WHAT THE TASK REQUIRES: After dropping the pictures, give again exactly the lines of the data from its first line through the line with "F1: 3A (JP2/2, VCC) -> 500mA (JP2/2, VCC)", which is included as well.

INPUT DATA:

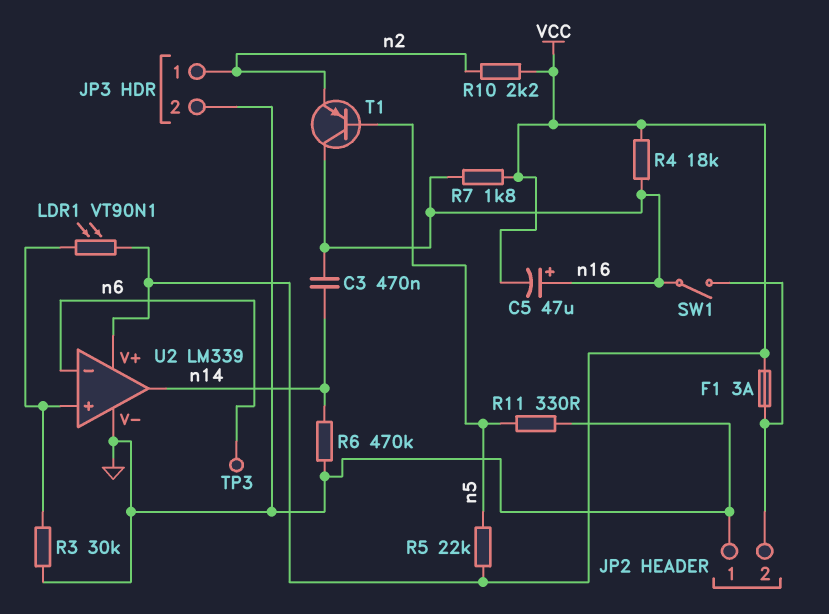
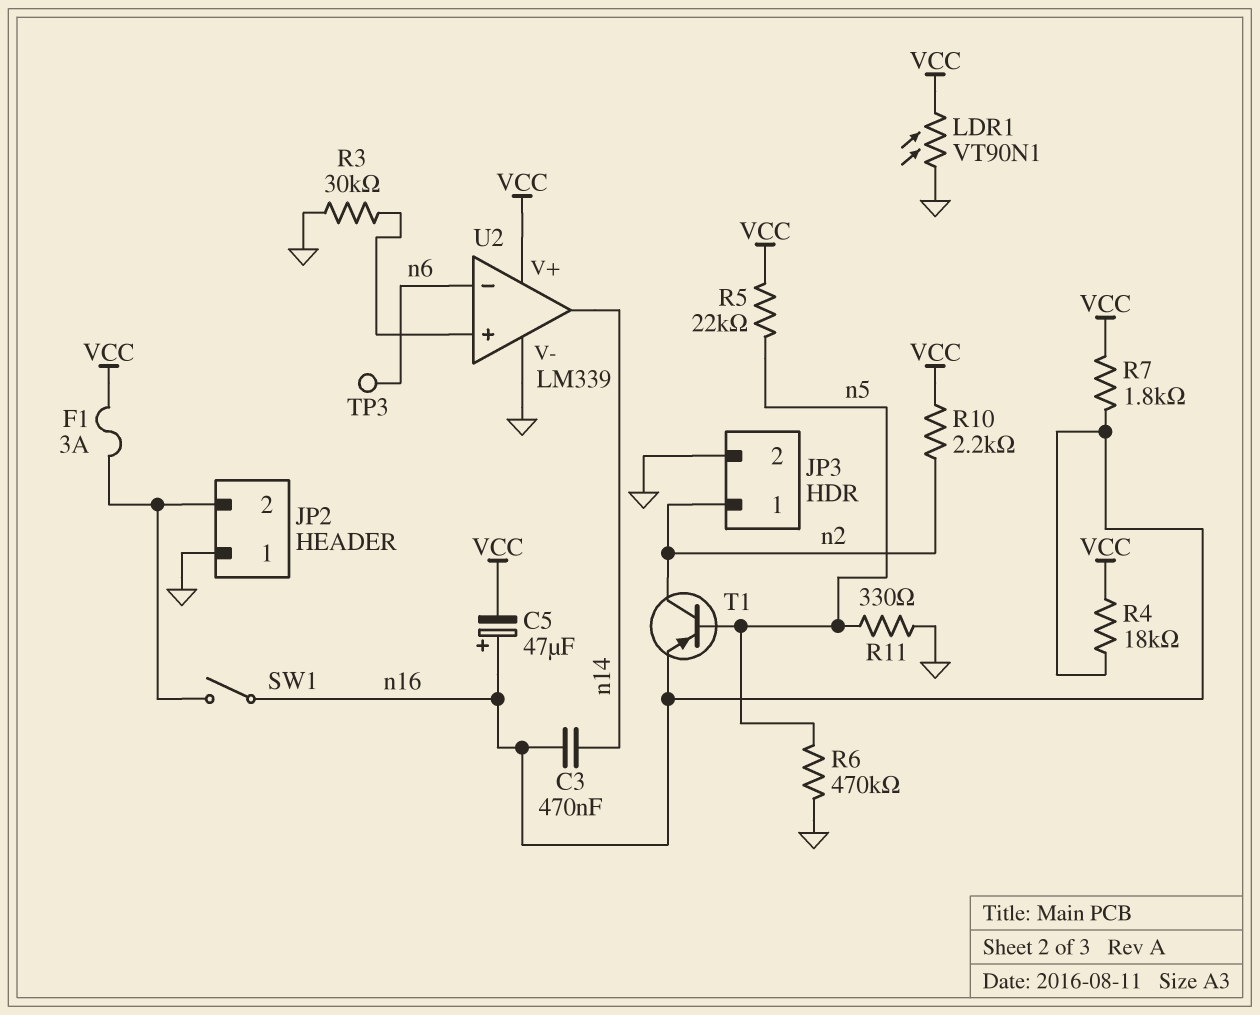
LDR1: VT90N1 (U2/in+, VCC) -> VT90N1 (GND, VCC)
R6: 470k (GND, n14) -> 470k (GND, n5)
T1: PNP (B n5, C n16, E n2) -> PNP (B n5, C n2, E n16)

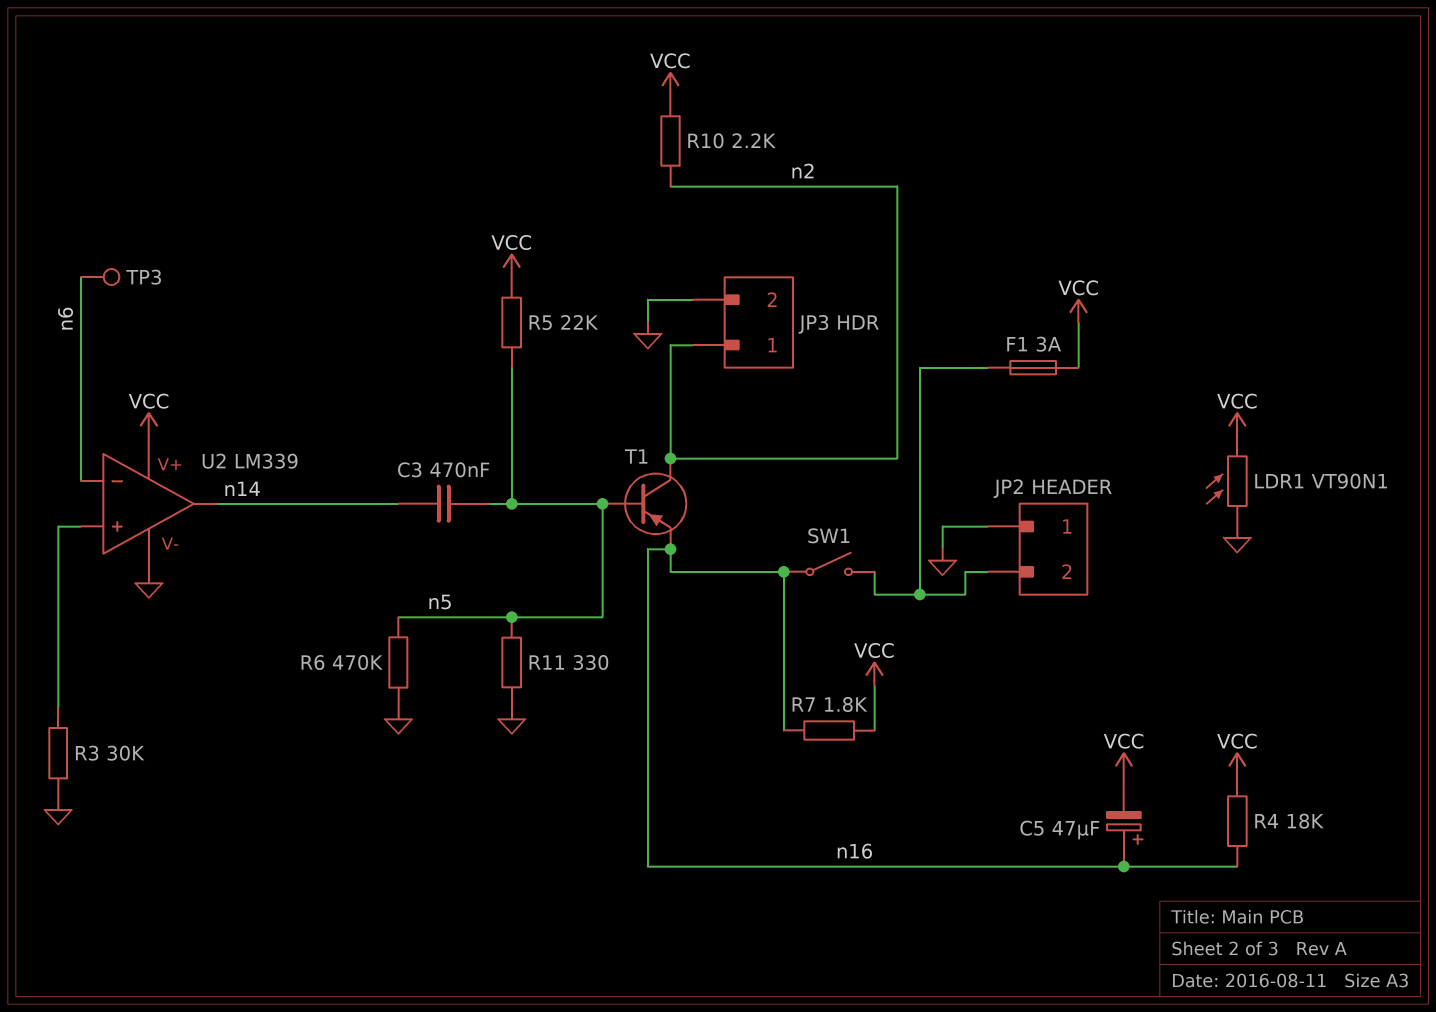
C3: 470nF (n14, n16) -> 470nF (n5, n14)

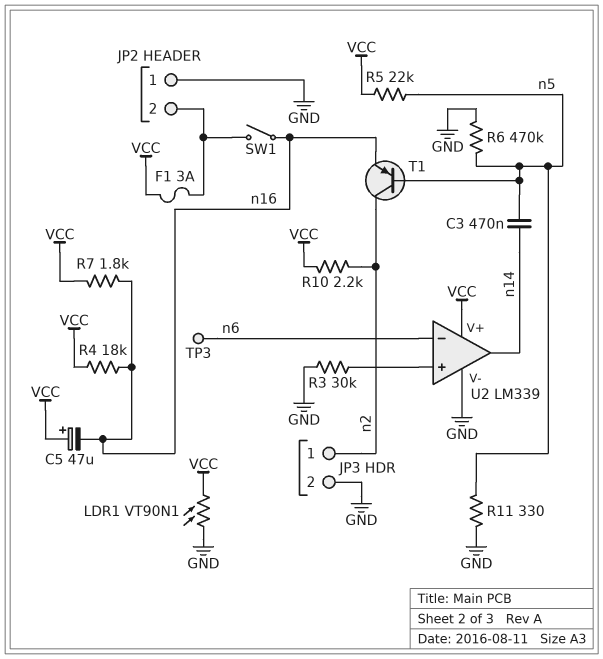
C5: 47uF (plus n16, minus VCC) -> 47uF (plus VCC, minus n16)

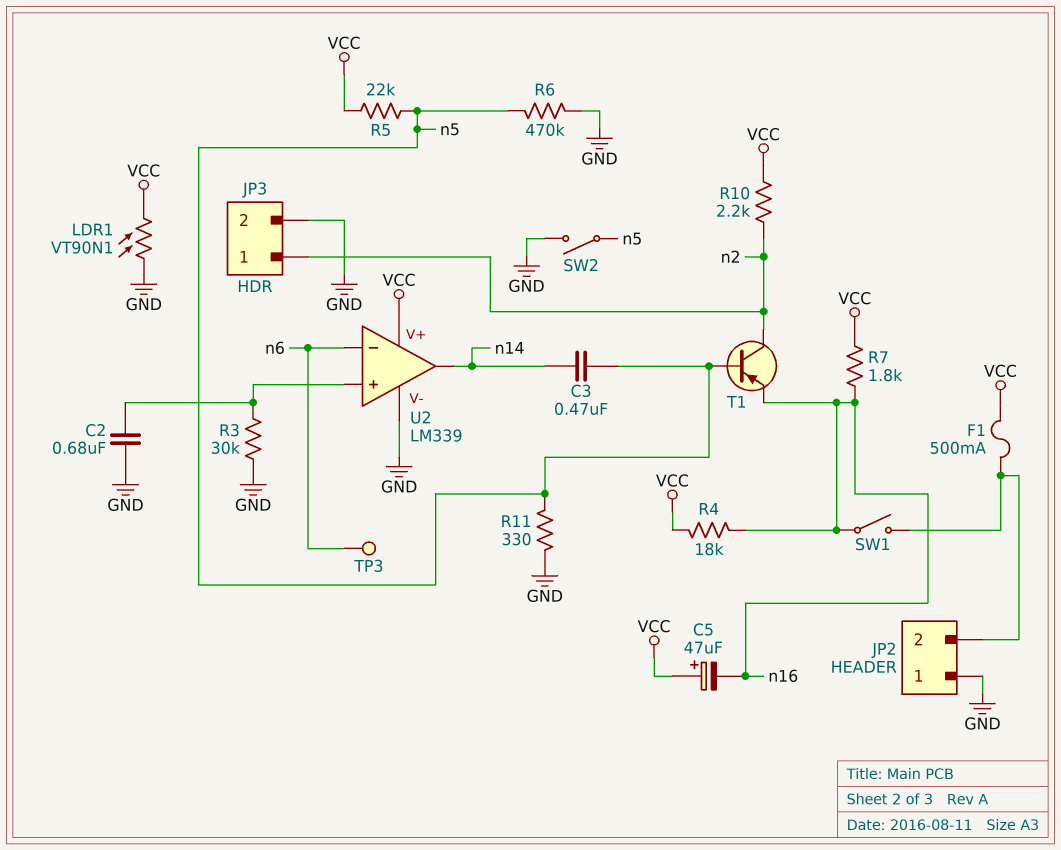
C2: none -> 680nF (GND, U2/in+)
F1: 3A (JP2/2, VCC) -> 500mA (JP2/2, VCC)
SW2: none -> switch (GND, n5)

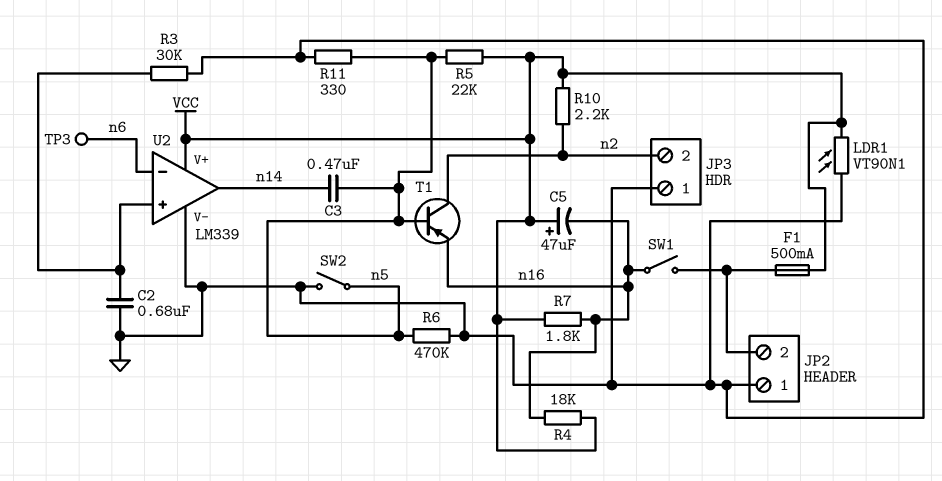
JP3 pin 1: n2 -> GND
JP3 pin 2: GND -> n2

COMPLETED EXERCISE:
LDR1: VT90N1 (U2/in+, VCC) -> VT90N1 (GND, VCC)
R6: 470k (GND, n14) -> 470k (GND, n5)
T1: PNP (B n5, C n16, E n2) -> PNP (B n5, C n2, E n16)

C3: 470nF (n14, n16) -> 470nF (n5, n14)

C5: 47uF (plus n16, minus VCC) -> 47uF (plus VCC, minus n16)

C2: none -> 680nF (GND, U2/in+)
F1: 3A (JP2/2, VCC) -> 500mA (JP2/2, VCC)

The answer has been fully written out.